Repeat the entries below exactly. Begin with the first line and end with the line that contains "(470, 549) = (535, 444): red".
MATERIAL SUPPLIED: Begin
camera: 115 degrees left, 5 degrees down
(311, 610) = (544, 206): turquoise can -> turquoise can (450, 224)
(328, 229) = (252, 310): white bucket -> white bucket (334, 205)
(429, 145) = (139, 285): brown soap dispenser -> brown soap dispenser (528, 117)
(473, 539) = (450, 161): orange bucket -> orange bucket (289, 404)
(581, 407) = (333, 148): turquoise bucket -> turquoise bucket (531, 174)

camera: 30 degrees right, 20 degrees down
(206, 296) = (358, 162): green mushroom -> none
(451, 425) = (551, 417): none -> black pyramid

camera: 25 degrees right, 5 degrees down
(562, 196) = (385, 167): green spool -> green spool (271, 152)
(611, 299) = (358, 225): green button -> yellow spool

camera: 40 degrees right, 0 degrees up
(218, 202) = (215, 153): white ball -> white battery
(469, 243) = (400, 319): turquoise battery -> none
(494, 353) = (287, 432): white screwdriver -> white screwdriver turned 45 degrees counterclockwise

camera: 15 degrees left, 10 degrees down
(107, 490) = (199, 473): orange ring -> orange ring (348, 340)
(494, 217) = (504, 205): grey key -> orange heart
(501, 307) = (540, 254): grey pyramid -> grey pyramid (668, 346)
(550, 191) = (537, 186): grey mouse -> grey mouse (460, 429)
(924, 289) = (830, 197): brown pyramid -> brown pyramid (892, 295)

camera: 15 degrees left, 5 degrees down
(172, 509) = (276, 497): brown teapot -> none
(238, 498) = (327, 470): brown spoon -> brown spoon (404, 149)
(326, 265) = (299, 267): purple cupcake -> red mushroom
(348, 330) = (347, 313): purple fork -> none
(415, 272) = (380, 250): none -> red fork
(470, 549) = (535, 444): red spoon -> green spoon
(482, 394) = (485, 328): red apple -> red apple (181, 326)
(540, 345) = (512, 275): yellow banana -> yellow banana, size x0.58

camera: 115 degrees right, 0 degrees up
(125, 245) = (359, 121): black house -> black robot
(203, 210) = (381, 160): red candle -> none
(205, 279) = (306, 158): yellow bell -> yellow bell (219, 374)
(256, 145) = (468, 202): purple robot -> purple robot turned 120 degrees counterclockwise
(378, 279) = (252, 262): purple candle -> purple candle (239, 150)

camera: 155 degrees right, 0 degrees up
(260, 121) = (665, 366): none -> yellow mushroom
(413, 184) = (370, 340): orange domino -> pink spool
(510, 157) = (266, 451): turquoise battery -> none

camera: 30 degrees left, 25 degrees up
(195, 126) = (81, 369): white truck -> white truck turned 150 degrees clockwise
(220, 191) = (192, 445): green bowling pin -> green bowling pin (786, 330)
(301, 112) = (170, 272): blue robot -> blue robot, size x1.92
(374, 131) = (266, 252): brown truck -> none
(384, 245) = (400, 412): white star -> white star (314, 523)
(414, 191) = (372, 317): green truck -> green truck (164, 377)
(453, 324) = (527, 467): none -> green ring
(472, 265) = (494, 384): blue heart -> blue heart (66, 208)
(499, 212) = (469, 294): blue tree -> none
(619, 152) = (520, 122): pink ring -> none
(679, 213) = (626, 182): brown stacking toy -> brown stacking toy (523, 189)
MATERIAL SUPPLIED: End
ANSWER SECTION:
camera: 115 degrees left, 5 degrees down
(311, 610) = (544, 206): turquoise can -> turquoise can (450, 224)
(328, 229) = (252, 310): white bucket -> white bucket (334, 205)
(429, 145) = (139, 285): brown soap dispenser -> brown soap dispenser (528, 117)
(473, 539) = (450, 161): orange bucket -> orange bucket (289, 404)
(581, 407) = (333, 148): turquoise bucket -> turquoise bucket (531, 174)

camera: 30 degrees right, 20 degrees down
(206, 296) = (358, 162): green mushroom -> none
(451, 425) = (551, 417): none -> black pyramid

camera: 25 degrees right, 5 degrees down
(562, 196) = (385, 167): green spool -> green spool (271, 152)
(611, 299) = (358, 225): green button -> yellow spool

camera: 40 degrees right, 0 degrees up
(218, 202) = (215, 153): white ball -> white battery
(469, 243) = (400, 319): turquoise battery -> none
(494, 353) = (287, 432): white screwdriver -> white screwdriver turned 45 degrees counterclockwise

camera: 15 degrees left, 10 degrees down
(107, 490) = (199, 473): orange ring -> orange ring (348, 340)
(494, 217) = (504, 205): grey key -> orange heart
(501, 307) = (540, 254): grey pyramid -> grey pyramid (668, 346)
(550, 191) = (537, 186): grey mouse -> grey mouse (460, 429)
(924, 289) = (830, 197): brown pyramid -> brown pyramid (892, 295)

camera: 15 degrees left, 5 degrees down
(172, 509) = (276, 497): brown teapot -> none
(238, 498) = (327, 470): brown spoon -> brown spoon (404, 149)
(326, 265) = (299, 267): purple cupcake -> red mushroom
(348, 330) = (347, 313): purple fork -> none
(415, 272) = (380, 250): none -> red fork
(470, 549) = (535, 444): red spoon -> green spoon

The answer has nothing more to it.